(Problem statement) Skip the images and print the listing exactly.

### Data under study

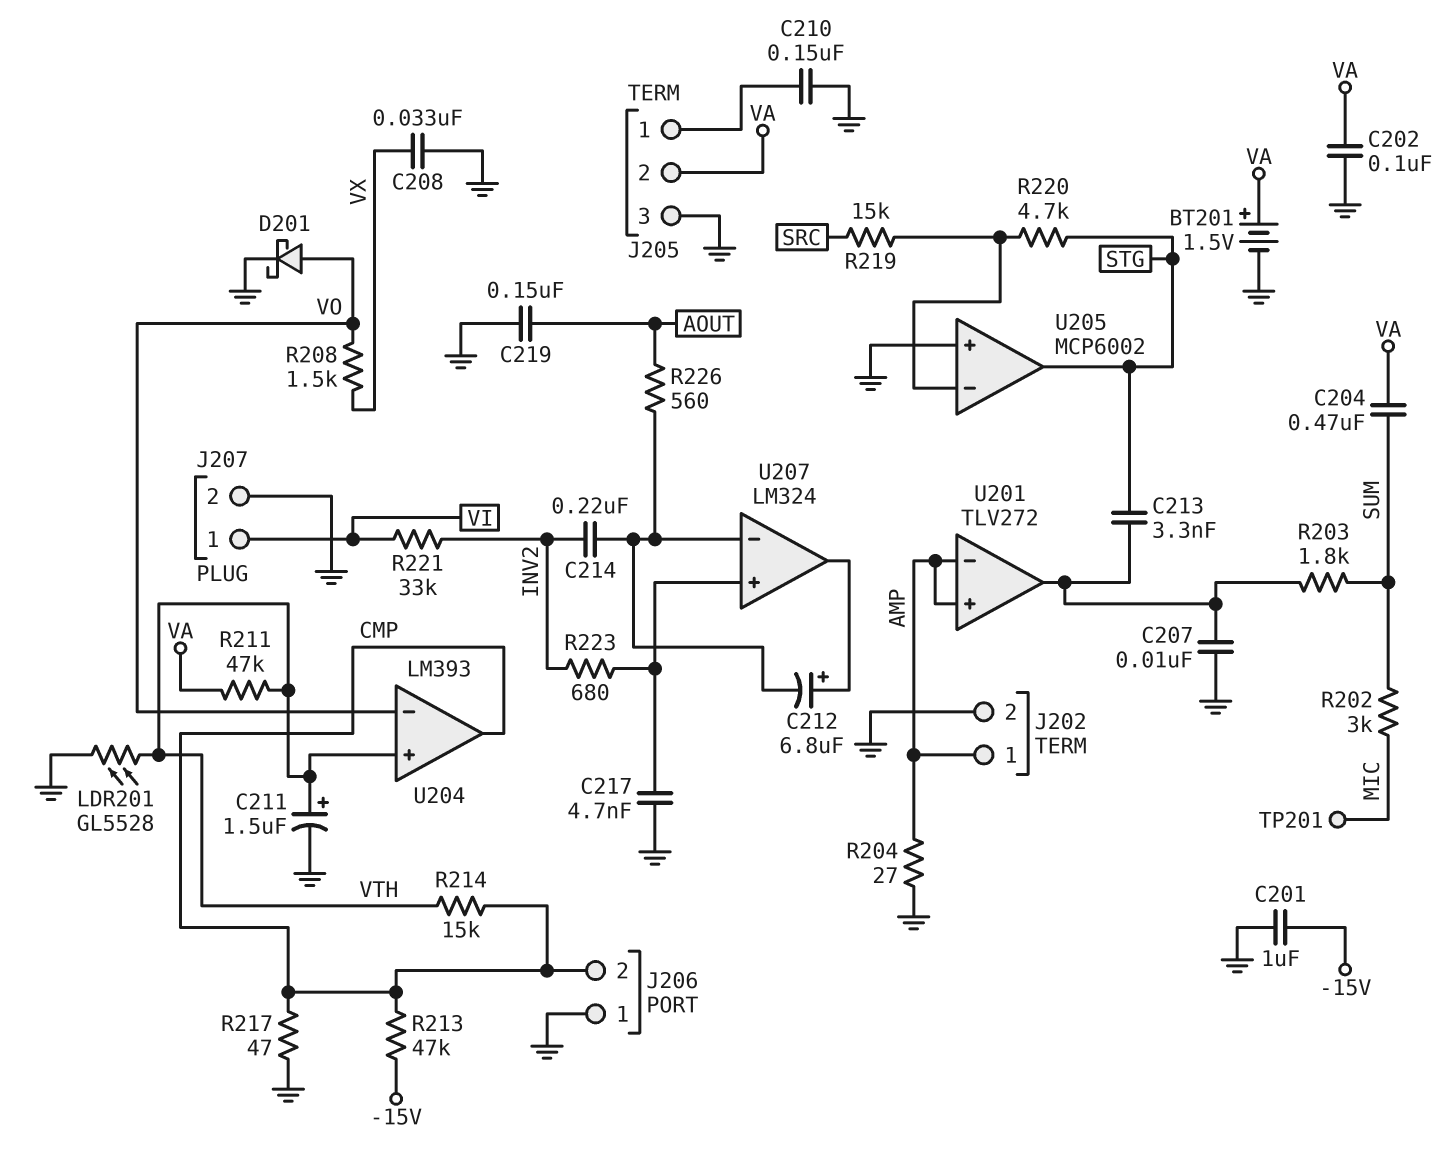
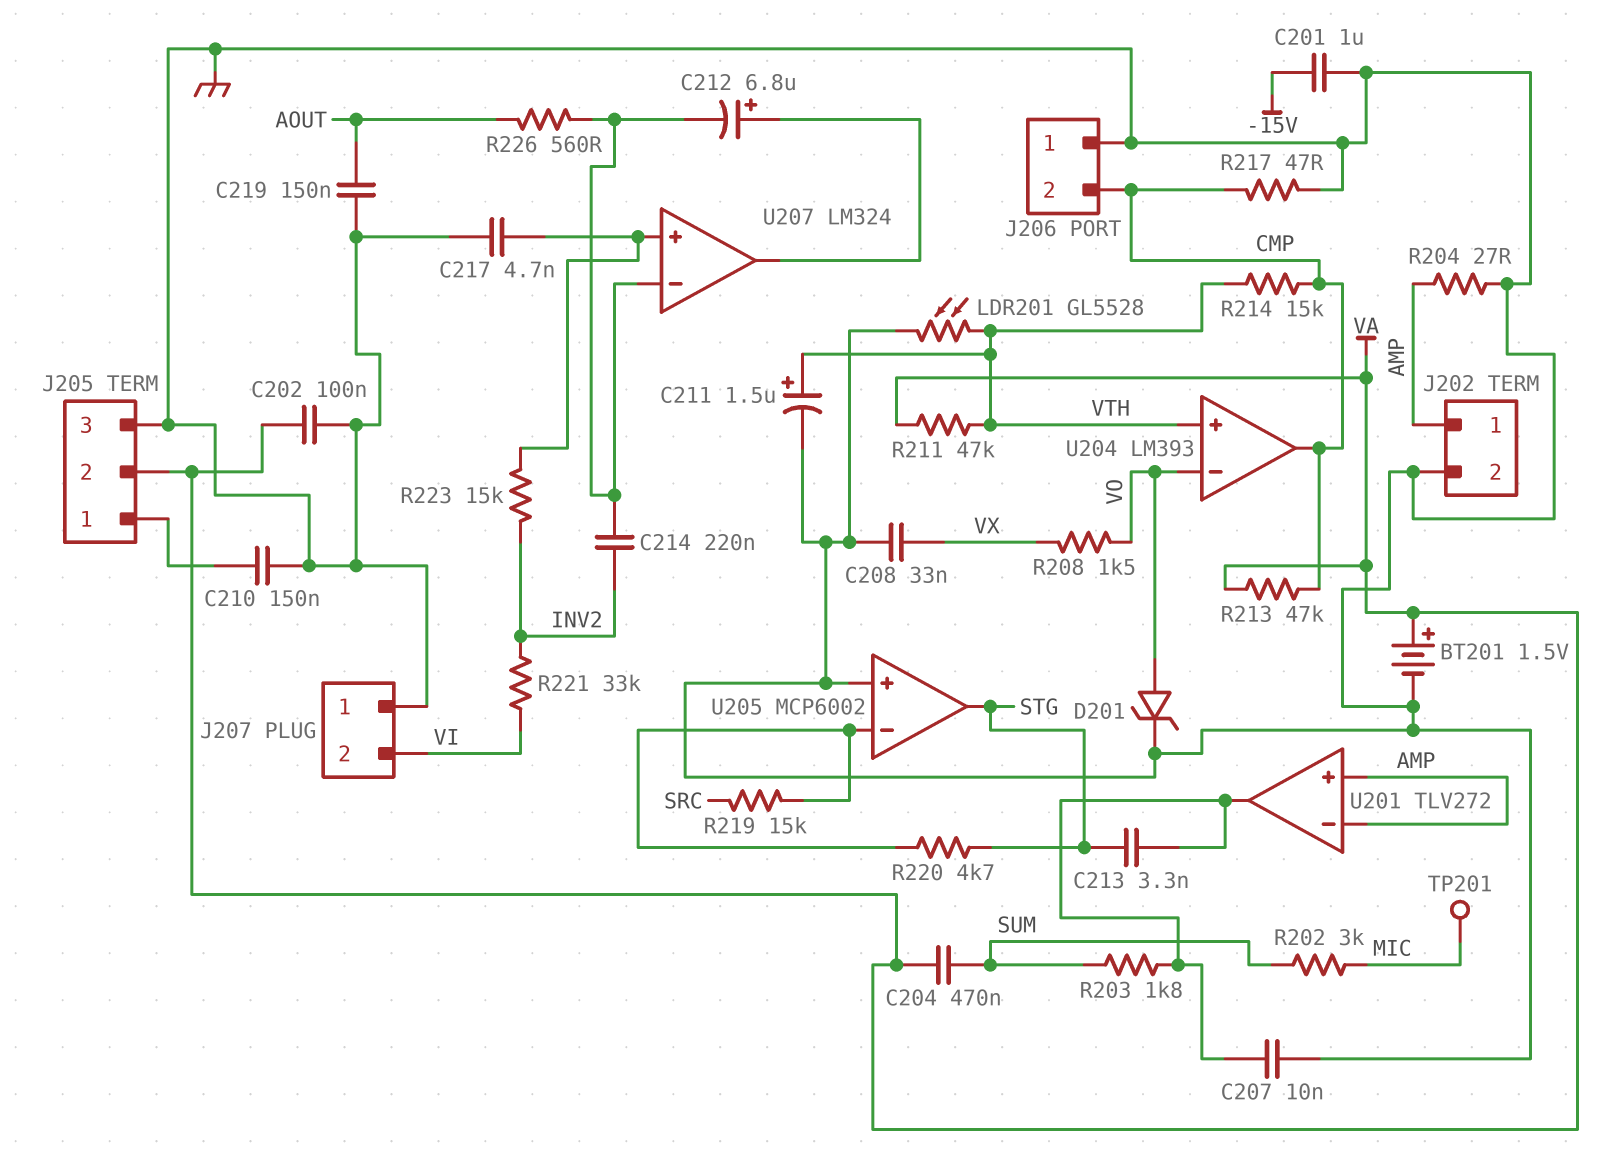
D201: schottky (A VO, K GND) -> zener (A VO, K GND)
J207 pin 1: VI -> GND
J207 pin 2: GND -> VI
R213: 47k (-15V, CMP) -> 47k (CMP, VA)
R223: 680 (INV2, U207/in+) -> 15k (INV2, U207/in+)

######

(Answer to this problem)
D201: schottky (A VO, K GND) -> zener (A VO, K GND)
J207 pin 1: VI -> GND
J207 pin 2: GND -> VI
R213: 47k (-15V, CMP) -> 47k (CMP, VA)
R223: 680 (INV2, U207/in+) -> 15k (INV2, U207/in+)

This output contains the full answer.